══ DATA FOR THIS TASK

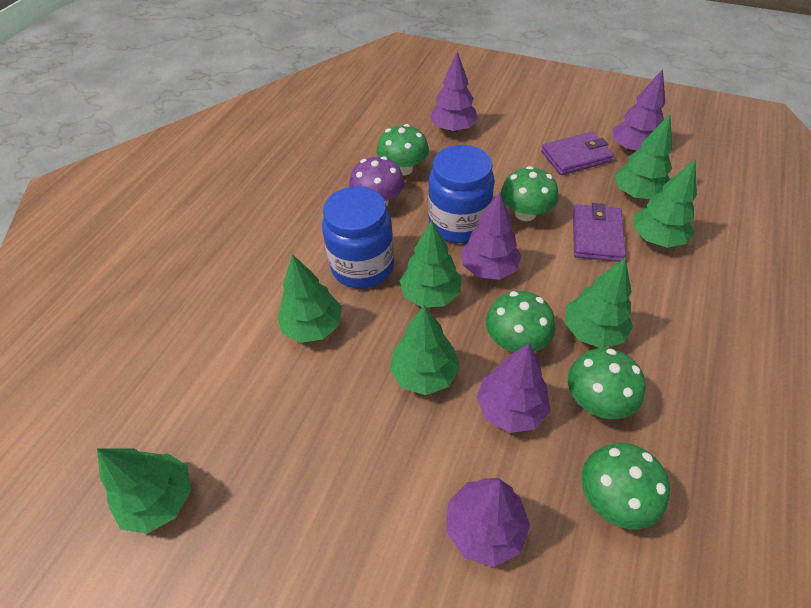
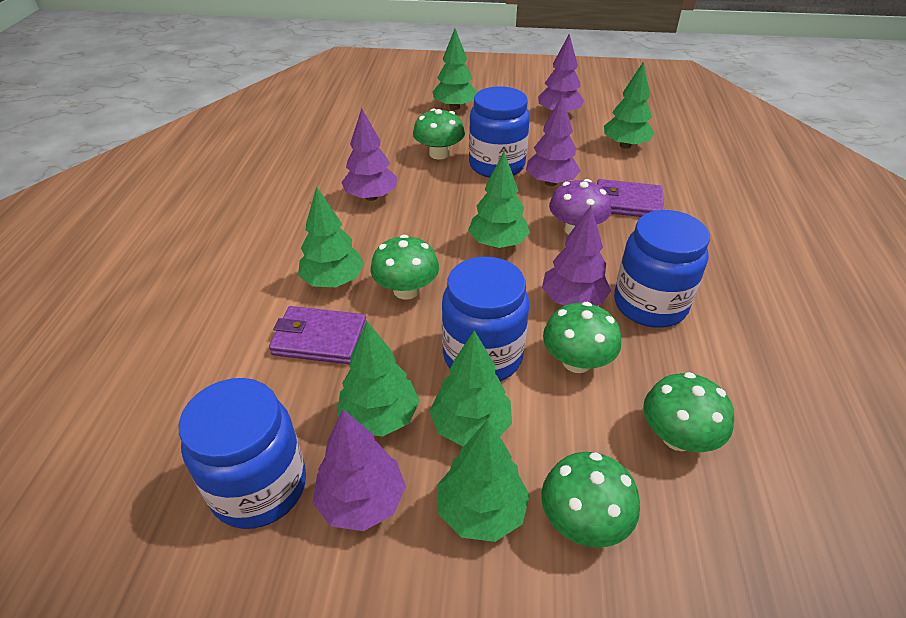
blue jar: [322,186,394,289] [428,145,495,243] = 2 -> [179,378,306,529] [442,257,529,381] [469,86,530,178] [614,210,710,328] = 4

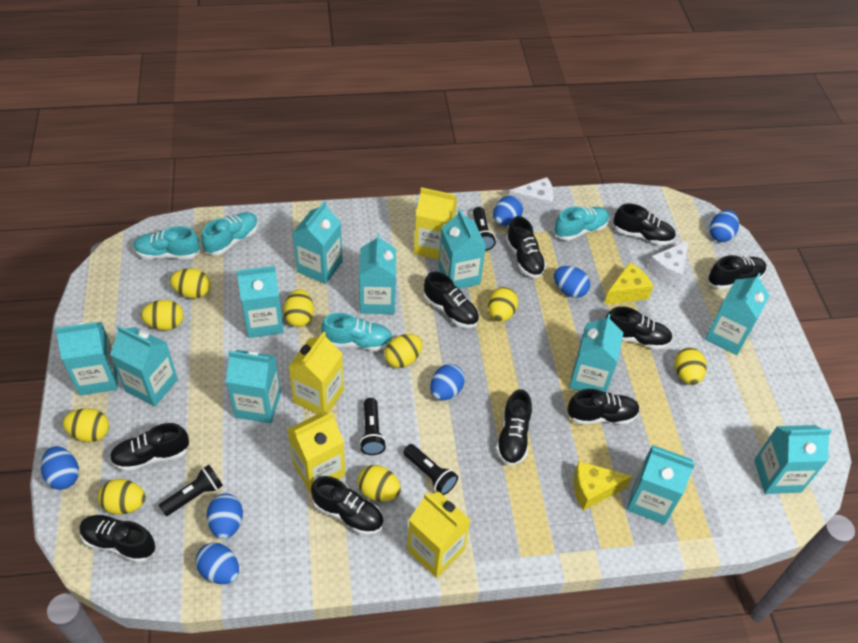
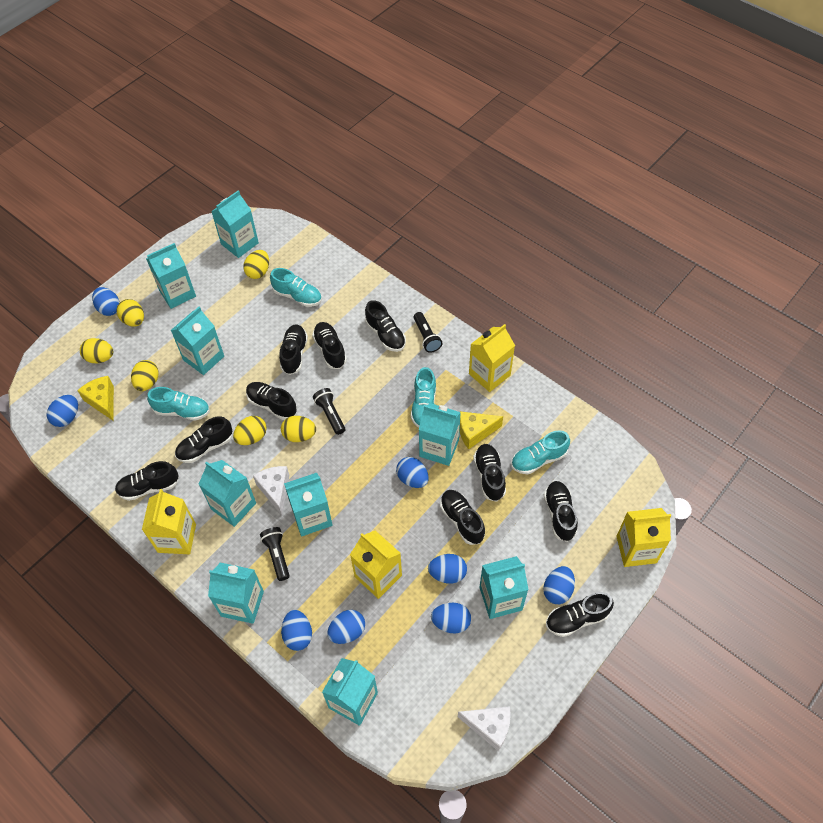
black flashlight: [159,465,223,516] [359,398,386,455] [403,444,458,495] [473,207,496,251] = 4 -> [260,527,290,581] [313,388,345,435] [413,312,442,353] = 3
blue egg: [41,446,79,490] [196,543,239,584] [207,494,243,539] [430,364,465,400] [493,196,523,226] [554,266,590,298] [709,210,739,242] = 7 -> [46,395,78,427] [92,287,120,316] [281,610,312,651] [327,610,365,644] [396,457,429,488] [428,554,467,584] [431,603,471,634] [543,566,575,604] = 8
turquoise carton: [55,322,118,396] [110,325,178,407] [226,350,281,424] [237,266,284,338] [293,201,343,284] [359,233,396,314] [438,209,486,289] [569,314,623,392] [627,445,695,525] [705,273,770,355] [754,425,832,494] = 11 -> [146,243,196,309] [171,307,224,375] [199,460,256,527] [208,563,264,624] [211,190,259,258] [284,473,333,536] [322,658,378,726] [419,403,461,466] [479,556,529,619] = 9
yellow egg: [63,408,109,442] [98,479,146,515] [141,300,184,330] [170,268,210,298] [283,289,314,327] [357,465,401,502] [384,334,423,368] [488,287,518,322] [674,348,707,385] = 9 -> [80,338,113,363] [117,299,144,327] [131,360,159,391] [233,416,267,445] [243,250,269,279] [281,416,316,442] = 6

════

— PROBLEM DESCRIPTION —
Exactly as they appear above, print all the lines, but not the pictures.

— WORKED SOLUTION —
blue jar: [322,186,394,289] [428,145,495,243] = 2 -> [179,378,306,529] [442,257,529,381] [469,86,530,178] [614,210,710,328] = 4

black flashlight: [159,465,223,516] [359,398,386,455] [403,444,458,495] [473,207,496,251] = 4 -> [260,527,290,581] [313,388,345,435] [413,312,442,353] = 3
blue egg: [41,446,79,490] [196,543,239,584] [207,494,243,539] [430,364,465,400] [493,196,523,226] [554,266,590,298] [709,210,739,242] = 7 -> [46,395,78,427] [92,287,120,316] [281,610,312,651] [327,610,365,644] [396,457,429,488] [428,554,467,584] [431,603,471,634] [543,566,575,604] = 8
turquoise carton: [55,322,118,396] [110,325,178,407] [226,350,281,424] [237,266,284,338] [293,201,343,284] [359,233,396,314] [438,209,486,289] [569,314,623,392] [627,445,695,525] [705,273,770,355] [754,425,832,494] = 11 -> [146,243,196,309] [171,307,224,375] [199,460,256,527] [208,563,264,624] [211,190,259,258] [284,473,333,536] [322,658,378,726] [419,403,461,466] [479,556,529,619] = 9
yellow egg: [63,408,109,442] [98,479,146,515] [141,300,184,330] [170,268,210,298] [283,289,314,327] [357,465,401,502] [384,334,423,368] [488,287,518,322] [674,348,707,385] = 9 -> [80,338,113,363] [117,299,144,327] [131,360,159,391] [233,416,267,445] [243,250,269,279] [281,416,316,442] = 6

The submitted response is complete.